» **REQUIRED WORK**
Find the line with "[(296,0),(296,11),(390,23),(393,0),(296,0)]" and the line with "[(371,387),(364,368),(326,383),(335,403),(371,387)]" in the entries below; output exactly those two lines, every line between them, and no others.

-- DATA SHOWN follows --

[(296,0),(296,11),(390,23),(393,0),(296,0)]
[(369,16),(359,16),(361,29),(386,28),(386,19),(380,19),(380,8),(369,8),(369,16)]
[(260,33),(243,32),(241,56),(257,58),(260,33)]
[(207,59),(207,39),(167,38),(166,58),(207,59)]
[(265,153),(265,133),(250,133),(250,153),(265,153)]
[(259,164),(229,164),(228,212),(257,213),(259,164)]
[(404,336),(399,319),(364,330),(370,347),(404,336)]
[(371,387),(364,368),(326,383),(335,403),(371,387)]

-- DATA SHOWN concluded --
-- DATA SHOWN follows --

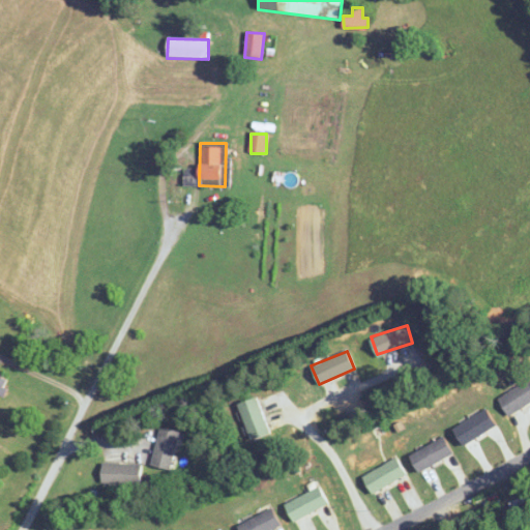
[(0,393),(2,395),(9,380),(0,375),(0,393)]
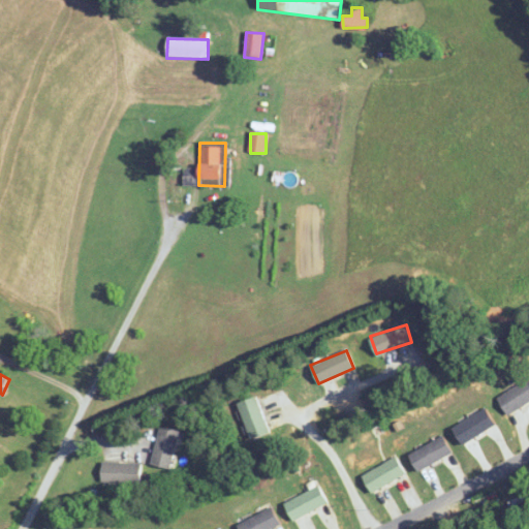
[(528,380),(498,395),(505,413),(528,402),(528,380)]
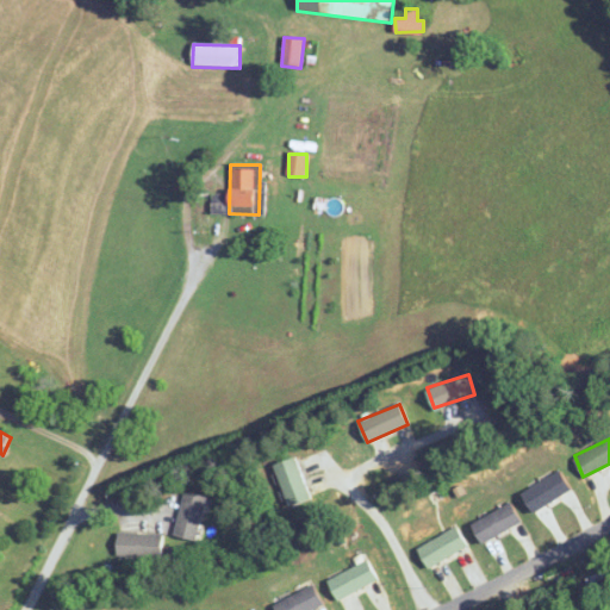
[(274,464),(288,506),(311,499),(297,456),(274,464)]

-- DATA SHOWN concluded --

» **YOUR SOLUTION**
[(296,0),(296,11),(390,23),(393,0),(296,0)]
[(369,16),(359,16),(361,29),(386,28),(386,19),(380,19),(380,8),(369,8),(369,16)]
[(260,33),(243,32),(241,56),(257,58),(260,33)]
[(207,59),(207,39),(167,38),(166,58),(207,59)]
[(265,153),(265,133),(250,133),(250,153),(265,153)]
[(259,164),(229,164),(228,212),(257,213),(259,164)]
[(404,336),(399,319),(364,330),(370,347),(404,336)]
[(371,387),(364,368),(326,383),(335,403),(371,387)]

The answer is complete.